* [PROBLEM TO WORK ON] Please say how many lines in the records below contain the word "insert", giving the number alone.

Image sets with object changes:
========

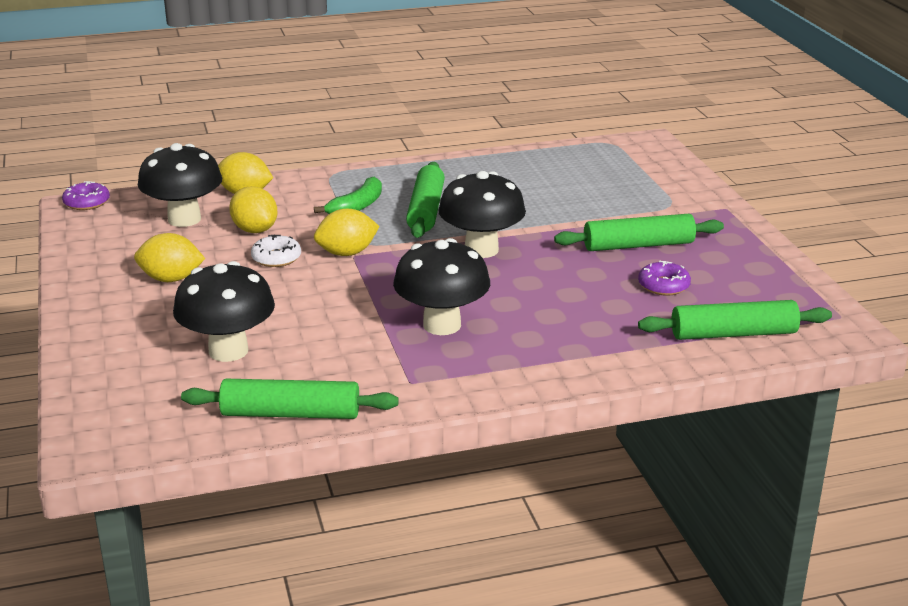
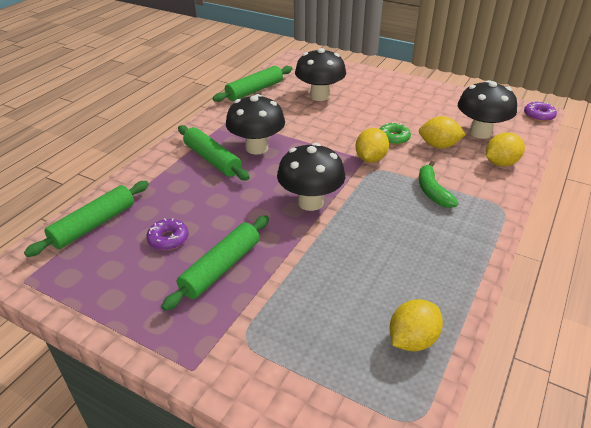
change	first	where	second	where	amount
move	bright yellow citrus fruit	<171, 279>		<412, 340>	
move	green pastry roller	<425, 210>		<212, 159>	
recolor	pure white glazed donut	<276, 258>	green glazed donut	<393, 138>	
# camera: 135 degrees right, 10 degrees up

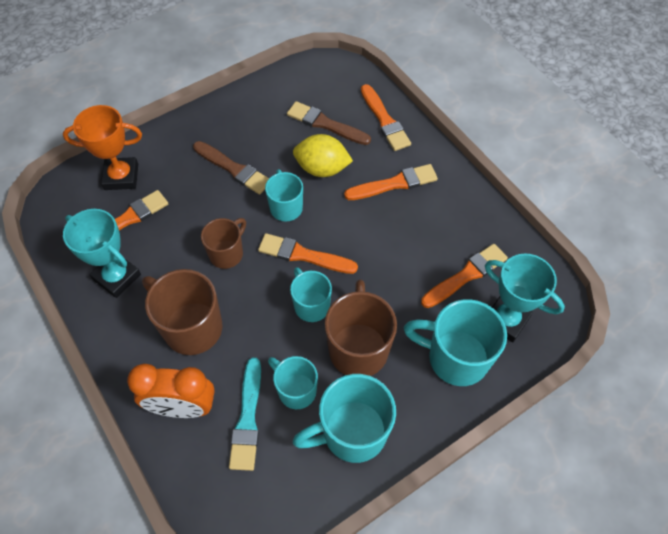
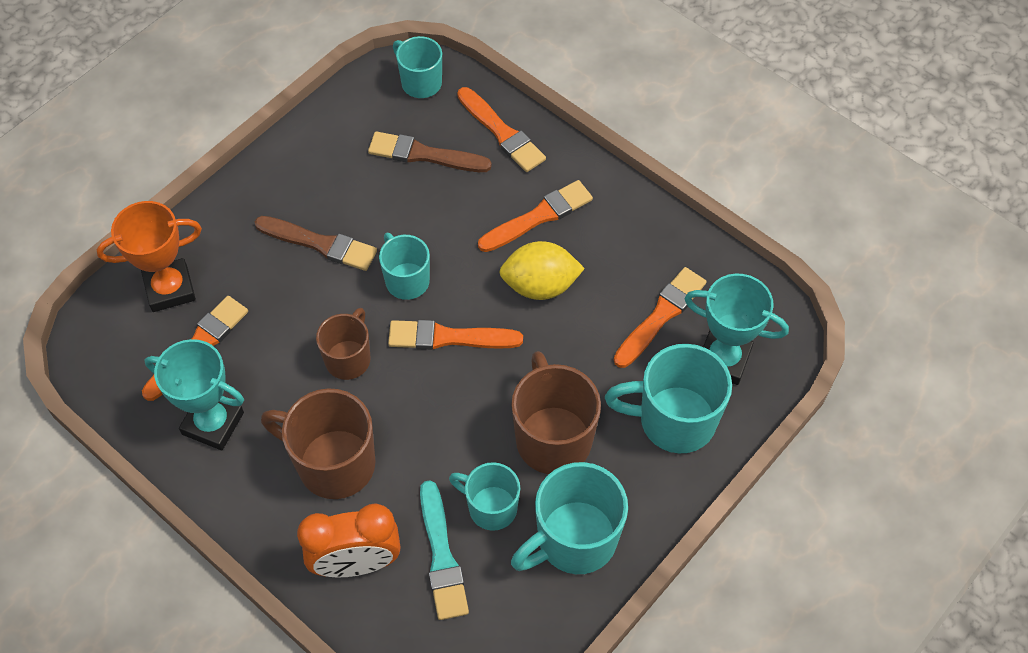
change	first	where	second	where	amount
move	turquoise coffee mug	<311, 305>		<420, 82>	
move	bright yellow citrus fruit	<322, 169>		<540, 285>	
# camera: 15 degrees left, 0 degrees up

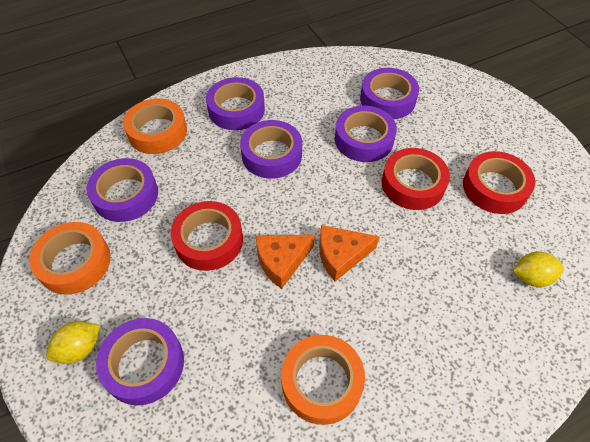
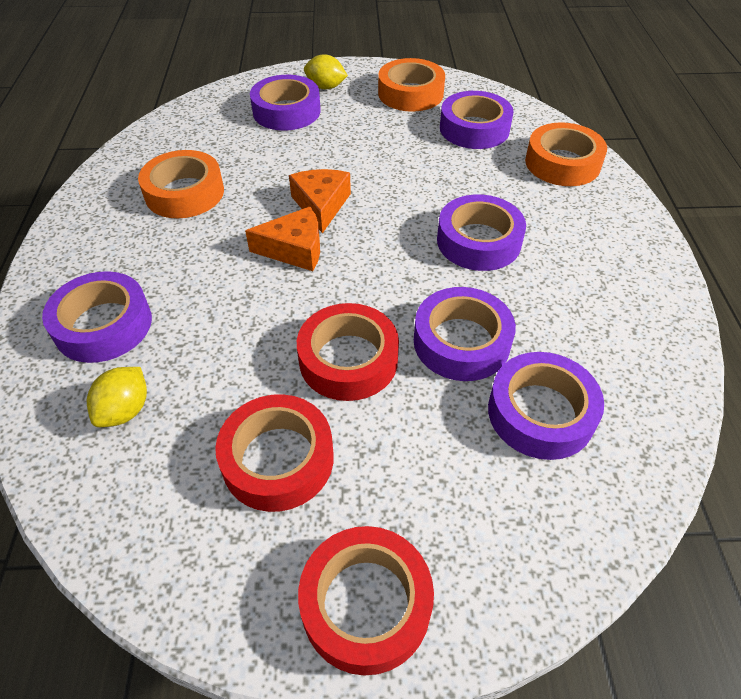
change	first	where	second	where	amount
move	scarlet roll of tape	<209, 240>		<366, 604>	
move	purple roll of tape	<236, 109>		<103, 325>	
rotate	bright yellow citrus fruit	<80, 348>		<325, 87>	60 degrees counterclockwise
rotate	bright orange cheese wedge	<341, 255>		<294, 249>	75 degrees clockwise
# camera: 115 degrees right, 5 degrees down

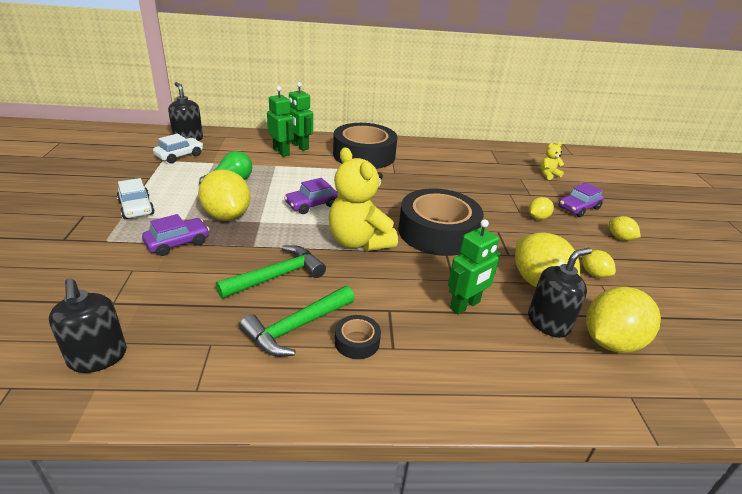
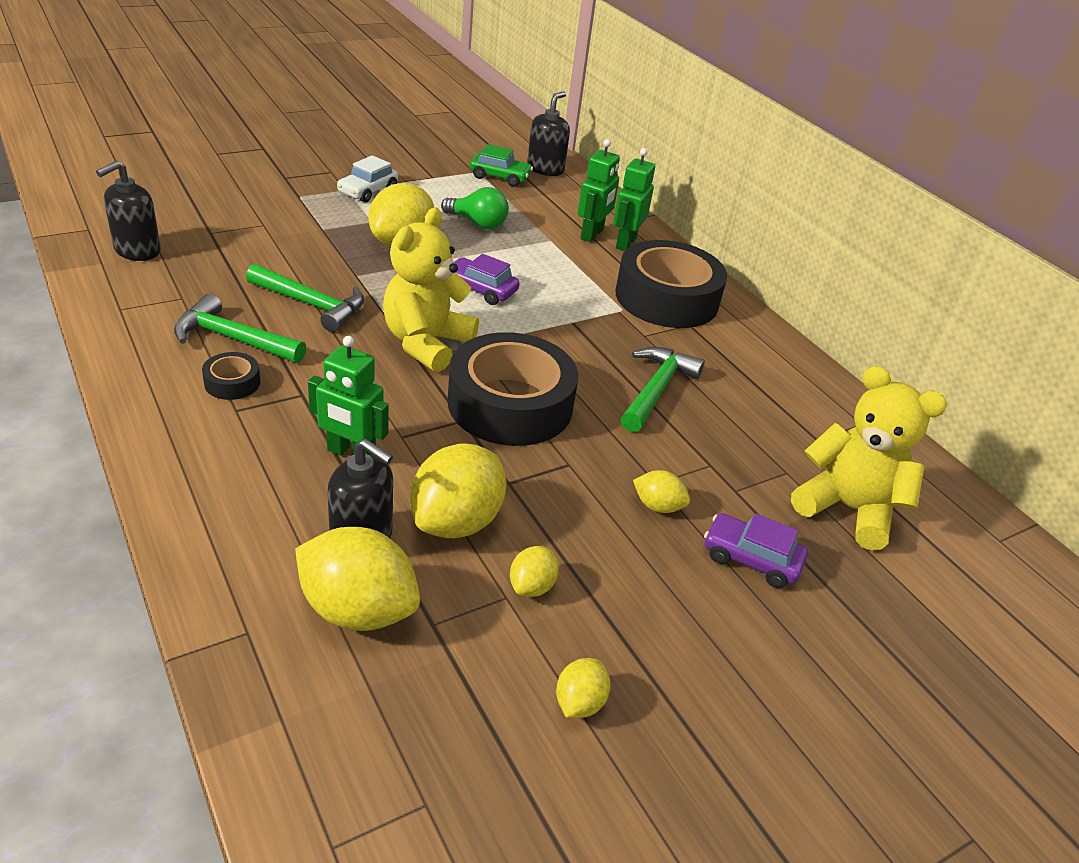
change	first	where	second	where	amount
delete	purple toy car	<177, 243>			
insert			green claw hammer	<656, 390>	
move	bright yellow citrus fruit	<620, 238>		<579, 702>	
recolor	pure white toy car	<179, 156>	green toy car	<500, 177>	
resize	bright yellow teddy	<548, 175>		<847, 508>	x2.19
# camera: 60 degrees right, 5 degrees up

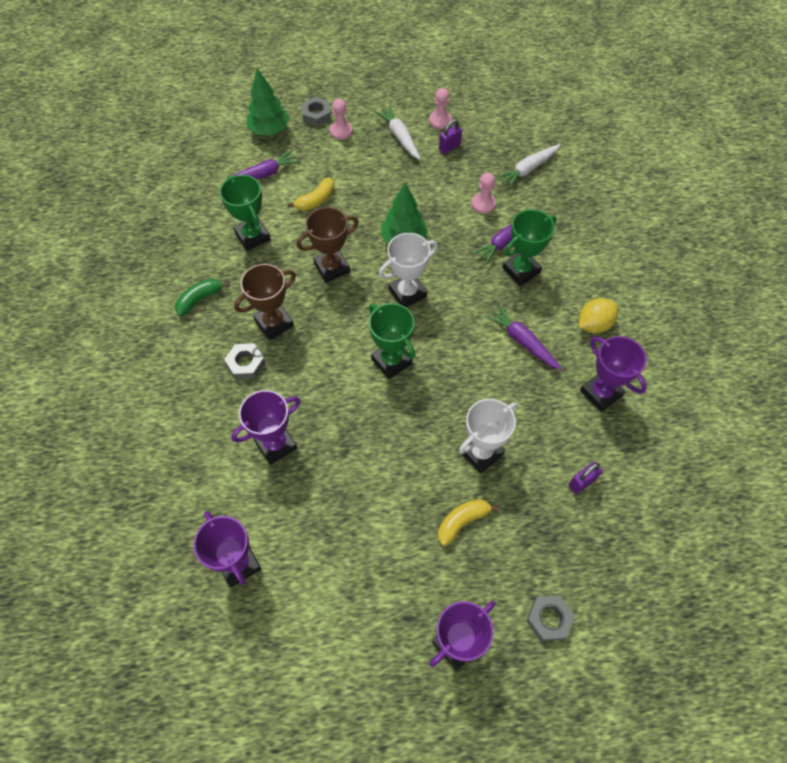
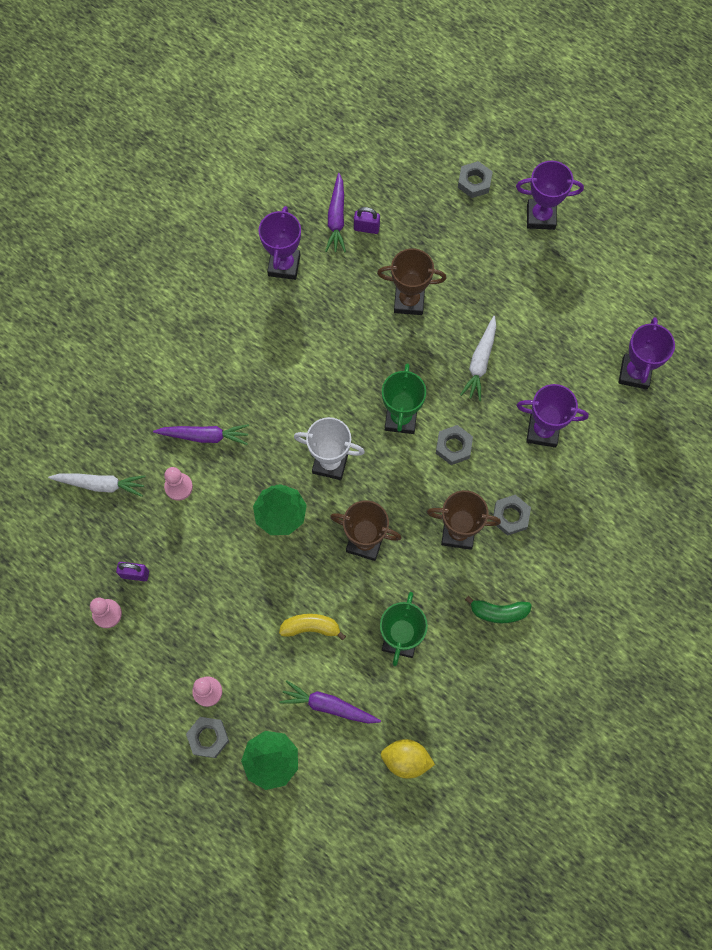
change	first	where	second	where	amount
delete	bright yellow banana fruit	<462, 521>			
delete	green trophy	<521, 270>			
insert			gray nut	<453, 446>	
move	pure white toy carrot	<399, 137>		<480, 362>	
move	purple toy carrot	<522, 341>		<336, 218>	
move	bright yellow citrus fruit	<594, 324>		<406, 760>	
recolor	pure white trophy	<481, 453>	brown trophy	<409, 301>	
# camera: 135 degrees left, 10 degrees up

========

* [ANSWER SPACE] 2